**Aim of the task**
Beginning with the line that holds "(534, 292) = (453, 364): black" in the data below, give again every line through the one that holds "(328, 303) = (611, 443): purple", exactly as written.

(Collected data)
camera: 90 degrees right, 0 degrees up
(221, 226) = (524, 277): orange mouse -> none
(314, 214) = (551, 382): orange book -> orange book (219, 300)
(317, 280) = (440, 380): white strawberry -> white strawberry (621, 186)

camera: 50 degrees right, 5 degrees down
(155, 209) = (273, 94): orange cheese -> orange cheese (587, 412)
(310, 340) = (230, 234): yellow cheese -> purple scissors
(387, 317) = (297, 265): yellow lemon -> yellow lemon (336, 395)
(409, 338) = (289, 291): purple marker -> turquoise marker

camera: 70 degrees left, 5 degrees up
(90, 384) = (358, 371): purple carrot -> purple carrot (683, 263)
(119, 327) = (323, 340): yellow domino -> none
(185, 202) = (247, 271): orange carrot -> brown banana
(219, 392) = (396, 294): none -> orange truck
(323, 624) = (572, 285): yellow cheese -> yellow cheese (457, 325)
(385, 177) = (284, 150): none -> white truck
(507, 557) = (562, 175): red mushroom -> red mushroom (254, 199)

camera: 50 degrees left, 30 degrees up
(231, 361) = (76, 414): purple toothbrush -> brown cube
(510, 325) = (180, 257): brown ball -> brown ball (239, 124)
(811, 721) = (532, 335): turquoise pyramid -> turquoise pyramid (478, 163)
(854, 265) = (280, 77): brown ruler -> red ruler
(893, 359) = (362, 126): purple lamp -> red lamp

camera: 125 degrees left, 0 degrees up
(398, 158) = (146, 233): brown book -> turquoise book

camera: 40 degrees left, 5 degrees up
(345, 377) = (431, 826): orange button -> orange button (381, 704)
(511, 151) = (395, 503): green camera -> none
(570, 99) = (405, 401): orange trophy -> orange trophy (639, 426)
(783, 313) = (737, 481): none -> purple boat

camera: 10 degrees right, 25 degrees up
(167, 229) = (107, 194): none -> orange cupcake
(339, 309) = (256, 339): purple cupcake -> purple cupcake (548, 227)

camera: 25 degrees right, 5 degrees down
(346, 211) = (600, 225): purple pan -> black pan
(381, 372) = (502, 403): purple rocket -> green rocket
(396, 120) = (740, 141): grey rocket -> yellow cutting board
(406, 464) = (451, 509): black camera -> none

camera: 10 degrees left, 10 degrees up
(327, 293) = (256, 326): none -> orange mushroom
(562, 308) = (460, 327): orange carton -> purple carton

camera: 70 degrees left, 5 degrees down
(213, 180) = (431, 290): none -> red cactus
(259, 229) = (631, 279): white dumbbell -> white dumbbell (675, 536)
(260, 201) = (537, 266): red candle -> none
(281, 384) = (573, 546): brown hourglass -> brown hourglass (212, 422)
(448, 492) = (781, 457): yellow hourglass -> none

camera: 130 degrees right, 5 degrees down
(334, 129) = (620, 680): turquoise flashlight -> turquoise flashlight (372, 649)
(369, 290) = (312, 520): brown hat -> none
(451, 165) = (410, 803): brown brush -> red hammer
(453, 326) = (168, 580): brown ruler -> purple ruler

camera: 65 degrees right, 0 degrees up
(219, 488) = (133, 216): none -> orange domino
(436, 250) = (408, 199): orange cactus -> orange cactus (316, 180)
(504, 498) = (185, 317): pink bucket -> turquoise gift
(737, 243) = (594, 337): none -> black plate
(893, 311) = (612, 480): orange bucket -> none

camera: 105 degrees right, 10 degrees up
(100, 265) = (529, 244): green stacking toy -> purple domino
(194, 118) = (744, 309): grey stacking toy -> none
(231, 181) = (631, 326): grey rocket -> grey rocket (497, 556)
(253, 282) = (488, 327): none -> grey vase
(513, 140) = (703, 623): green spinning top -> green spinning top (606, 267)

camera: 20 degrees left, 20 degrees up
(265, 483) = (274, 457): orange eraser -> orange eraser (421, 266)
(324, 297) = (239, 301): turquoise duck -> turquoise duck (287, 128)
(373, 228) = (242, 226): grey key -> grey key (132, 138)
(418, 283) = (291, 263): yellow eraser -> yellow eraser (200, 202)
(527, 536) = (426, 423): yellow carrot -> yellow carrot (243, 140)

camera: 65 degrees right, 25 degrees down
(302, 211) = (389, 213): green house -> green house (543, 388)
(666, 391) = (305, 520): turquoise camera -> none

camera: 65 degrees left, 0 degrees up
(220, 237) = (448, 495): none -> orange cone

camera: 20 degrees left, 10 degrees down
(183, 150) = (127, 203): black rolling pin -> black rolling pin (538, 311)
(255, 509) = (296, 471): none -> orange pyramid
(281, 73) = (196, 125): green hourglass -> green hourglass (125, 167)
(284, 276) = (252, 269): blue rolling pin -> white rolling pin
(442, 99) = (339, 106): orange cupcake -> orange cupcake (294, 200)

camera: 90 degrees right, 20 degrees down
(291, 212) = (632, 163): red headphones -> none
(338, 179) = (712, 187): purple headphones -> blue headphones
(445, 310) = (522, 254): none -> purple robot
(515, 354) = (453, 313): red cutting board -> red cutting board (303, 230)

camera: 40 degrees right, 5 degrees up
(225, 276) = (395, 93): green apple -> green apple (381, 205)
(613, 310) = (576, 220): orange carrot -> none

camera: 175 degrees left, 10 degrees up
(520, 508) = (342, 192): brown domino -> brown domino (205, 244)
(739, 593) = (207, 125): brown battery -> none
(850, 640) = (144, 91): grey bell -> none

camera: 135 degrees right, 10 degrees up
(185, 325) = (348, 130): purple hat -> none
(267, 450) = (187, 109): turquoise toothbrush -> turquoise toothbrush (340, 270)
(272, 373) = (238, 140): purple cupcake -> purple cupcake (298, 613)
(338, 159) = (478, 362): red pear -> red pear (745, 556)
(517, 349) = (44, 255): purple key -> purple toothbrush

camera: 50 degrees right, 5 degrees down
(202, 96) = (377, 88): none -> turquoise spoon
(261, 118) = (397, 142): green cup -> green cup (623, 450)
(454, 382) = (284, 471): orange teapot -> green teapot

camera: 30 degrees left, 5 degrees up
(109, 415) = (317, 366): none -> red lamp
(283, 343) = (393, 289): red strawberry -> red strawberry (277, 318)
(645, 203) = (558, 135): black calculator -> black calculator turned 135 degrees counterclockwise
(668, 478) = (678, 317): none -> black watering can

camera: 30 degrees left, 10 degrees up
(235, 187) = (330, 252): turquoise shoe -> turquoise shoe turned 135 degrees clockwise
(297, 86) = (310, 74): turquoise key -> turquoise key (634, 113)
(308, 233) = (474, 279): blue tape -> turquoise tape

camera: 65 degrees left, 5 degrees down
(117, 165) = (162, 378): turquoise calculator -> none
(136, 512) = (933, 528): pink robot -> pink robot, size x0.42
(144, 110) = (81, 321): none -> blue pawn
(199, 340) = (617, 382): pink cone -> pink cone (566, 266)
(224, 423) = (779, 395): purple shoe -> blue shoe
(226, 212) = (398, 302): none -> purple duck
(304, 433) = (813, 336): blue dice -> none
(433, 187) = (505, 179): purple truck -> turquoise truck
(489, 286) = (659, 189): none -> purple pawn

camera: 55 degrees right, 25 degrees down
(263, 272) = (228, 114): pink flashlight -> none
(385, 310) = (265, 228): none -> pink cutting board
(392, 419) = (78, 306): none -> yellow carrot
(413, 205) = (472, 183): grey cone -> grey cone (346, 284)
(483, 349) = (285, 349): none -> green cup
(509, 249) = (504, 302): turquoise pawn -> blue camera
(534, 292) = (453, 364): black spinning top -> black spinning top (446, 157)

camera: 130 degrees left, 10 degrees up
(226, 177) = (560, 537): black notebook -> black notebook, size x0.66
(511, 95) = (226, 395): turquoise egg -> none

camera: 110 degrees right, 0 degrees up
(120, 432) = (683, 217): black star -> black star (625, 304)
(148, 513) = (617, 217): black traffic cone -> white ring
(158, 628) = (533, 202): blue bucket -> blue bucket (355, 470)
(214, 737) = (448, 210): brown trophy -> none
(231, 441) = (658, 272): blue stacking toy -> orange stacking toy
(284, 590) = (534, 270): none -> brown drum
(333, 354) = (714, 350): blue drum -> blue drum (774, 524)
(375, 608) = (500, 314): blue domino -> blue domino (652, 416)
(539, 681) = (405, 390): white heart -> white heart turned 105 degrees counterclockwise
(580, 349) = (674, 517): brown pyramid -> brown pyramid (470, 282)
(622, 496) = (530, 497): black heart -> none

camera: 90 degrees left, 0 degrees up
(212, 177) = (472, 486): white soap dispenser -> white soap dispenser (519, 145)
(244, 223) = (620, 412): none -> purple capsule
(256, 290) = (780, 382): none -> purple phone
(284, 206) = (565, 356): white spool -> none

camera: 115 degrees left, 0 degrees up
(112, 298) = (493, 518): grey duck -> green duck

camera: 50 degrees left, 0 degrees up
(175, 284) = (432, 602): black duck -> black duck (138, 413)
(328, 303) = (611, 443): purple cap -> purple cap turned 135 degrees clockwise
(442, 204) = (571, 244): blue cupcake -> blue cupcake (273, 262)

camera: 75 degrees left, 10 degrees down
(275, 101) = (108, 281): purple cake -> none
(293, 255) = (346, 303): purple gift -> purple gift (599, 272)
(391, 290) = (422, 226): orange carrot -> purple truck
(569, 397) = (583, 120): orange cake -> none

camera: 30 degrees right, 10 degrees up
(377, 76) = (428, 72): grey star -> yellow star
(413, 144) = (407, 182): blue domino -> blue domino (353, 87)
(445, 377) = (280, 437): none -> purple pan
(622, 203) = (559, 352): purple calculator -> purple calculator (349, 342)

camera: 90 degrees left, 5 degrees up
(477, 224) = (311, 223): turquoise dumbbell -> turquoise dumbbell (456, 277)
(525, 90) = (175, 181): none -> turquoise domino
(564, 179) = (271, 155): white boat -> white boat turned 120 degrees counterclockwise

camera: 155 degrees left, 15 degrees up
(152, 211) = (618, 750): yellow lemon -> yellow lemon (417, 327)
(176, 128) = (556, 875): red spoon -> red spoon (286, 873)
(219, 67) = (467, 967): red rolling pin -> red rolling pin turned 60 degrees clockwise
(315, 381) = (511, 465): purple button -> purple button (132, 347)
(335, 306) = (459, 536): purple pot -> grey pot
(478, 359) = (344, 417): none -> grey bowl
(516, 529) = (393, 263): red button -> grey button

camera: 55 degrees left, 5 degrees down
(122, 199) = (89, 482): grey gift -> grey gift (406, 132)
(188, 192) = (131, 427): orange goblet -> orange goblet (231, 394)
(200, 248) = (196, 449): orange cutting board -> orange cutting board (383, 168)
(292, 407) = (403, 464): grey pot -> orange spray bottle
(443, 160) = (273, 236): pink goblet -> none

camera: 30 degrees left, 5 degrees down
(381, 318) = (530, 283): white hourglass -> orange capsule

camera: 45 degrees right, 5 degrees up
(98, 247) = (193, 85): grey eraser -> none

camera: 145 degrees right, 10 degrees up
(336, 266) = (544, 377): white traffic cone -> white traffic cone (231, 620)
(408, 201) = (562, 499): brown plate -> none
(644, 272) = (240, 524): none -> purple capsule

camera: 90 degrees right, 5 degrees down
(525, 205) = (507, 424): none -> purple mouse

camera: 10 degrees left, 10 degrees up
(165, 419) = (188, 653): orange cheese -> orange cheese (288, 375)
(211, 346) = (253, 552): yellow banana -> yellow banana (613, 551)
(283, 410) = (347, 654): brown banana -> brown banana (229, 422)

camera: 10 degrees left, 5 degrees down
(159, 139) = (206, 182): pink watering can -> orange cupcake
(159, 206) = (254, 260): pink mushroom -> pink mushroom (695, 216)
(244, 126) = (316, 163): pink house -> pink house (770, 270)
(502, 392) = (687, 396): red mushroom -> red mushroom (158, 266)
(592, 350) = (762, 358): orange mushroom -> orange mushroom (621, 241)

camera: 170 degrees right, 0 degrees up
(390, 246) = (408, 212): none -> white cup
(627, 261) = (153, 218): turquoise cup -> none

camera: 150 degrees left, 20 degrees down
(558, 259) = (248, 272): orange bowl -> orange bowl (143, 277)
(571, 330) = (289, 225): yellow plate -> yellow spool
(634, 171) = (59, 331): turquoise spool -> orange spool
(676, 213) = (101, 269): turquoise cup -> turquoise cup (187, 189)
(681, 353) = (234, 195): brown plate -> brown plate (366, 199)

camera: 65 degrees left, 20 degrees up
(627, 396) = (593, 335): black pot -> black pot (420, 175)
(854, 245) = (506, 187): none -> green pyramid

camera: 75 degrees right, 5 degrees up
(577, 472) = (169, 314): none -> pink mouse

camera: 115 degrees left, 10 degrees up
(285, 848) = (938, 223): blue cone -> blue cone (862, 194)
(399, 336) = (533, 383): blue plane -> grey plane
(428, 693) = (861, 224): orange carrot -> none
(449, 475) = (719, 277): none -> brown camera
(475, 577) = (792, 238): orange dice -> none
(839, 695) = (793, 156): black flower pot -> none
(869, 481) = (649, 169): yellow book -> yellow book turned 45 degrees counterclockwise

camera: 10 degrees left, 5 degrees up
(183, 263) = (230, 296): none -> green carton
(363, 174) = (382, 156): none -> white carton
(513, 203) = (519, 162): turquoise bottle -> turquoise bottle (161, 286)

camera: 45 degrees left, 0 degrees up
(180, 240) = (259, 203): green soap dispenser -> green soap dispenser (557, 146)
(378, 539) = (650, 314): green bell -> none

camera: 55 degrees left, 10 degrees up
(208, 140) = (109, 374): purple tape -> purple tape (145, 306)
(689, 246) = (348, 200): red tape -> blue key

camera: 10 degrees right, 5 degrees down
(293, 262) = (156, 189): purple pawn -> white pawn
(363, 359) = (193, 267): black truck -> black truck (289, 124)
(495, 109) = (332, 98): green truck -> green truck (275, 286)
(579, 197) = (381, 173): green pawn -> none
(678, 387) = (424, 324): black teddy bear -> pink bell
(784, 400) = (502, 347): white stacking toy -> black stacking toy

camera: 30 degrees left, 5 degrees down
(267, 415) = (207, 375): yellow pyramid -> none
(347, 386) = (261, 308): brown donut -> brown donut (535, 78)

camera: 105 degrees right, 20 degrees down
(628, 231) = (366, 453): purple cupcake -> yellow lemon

**Response**
(534, 292) = (453, 364): black spinning top -> black spinning top (446, 157)

camera: 130 degrees left, 10 degrees up
(226, 177) = (560, 537): black notebook -> black notebook, size x0.66
(511, 95) = (226, 395): turquoise egg -> none

camera: 110 degrees right, 0 degrees up
(120, 432) = (683, 217): black star -> black star (625, 304)
(148, 513) = (617, 217): black traffic cone -> white ring
(158, 628) = (533, 202): blue bucket -> blue bucket (355, 470)
(214, 737) = (448, 210): brown trophy -> none
(231, 441) = (658, 272): blue stacking toy -> orange stacking toy
(284, 590) = (534, 270): none -> brown drum
(333, 354) = (714, 350): blue drum -> blue drum (774, 524)
(375, 608) = (500, 314): blue domino -> blue domino (652, 416)
(539, 681) = (405, 390): white heart -> white heart turned 105 degrees counterclockwise
(580, 349) = (674, 517): brown pyramid -> brown pyramid (470, 282)
(622, 496) = (530, 497): black heart -> none

camera: 90 degrees left, 0 degrees up
(212, 177) = (472, 486): white soap dispenser -> white soap dispenser (519, 145)
(244, 223) = (620, 412): none -> purple capsule
(256, 290) = (780, 382): none -> purple phone
(284, 206) = (565, 356): white spool -> none

camera: 115 degrees left, 0 degrees up
(112, 298) = (493, 518): grey duck -> green duck

camera: 50 degrees left, 0 degrees up
(175, 284) = (432, 602): black duck -> black duck (138, 413)
(328, 303) = (611, 443): purple cap -> purple cap turned 135 degrees clockwise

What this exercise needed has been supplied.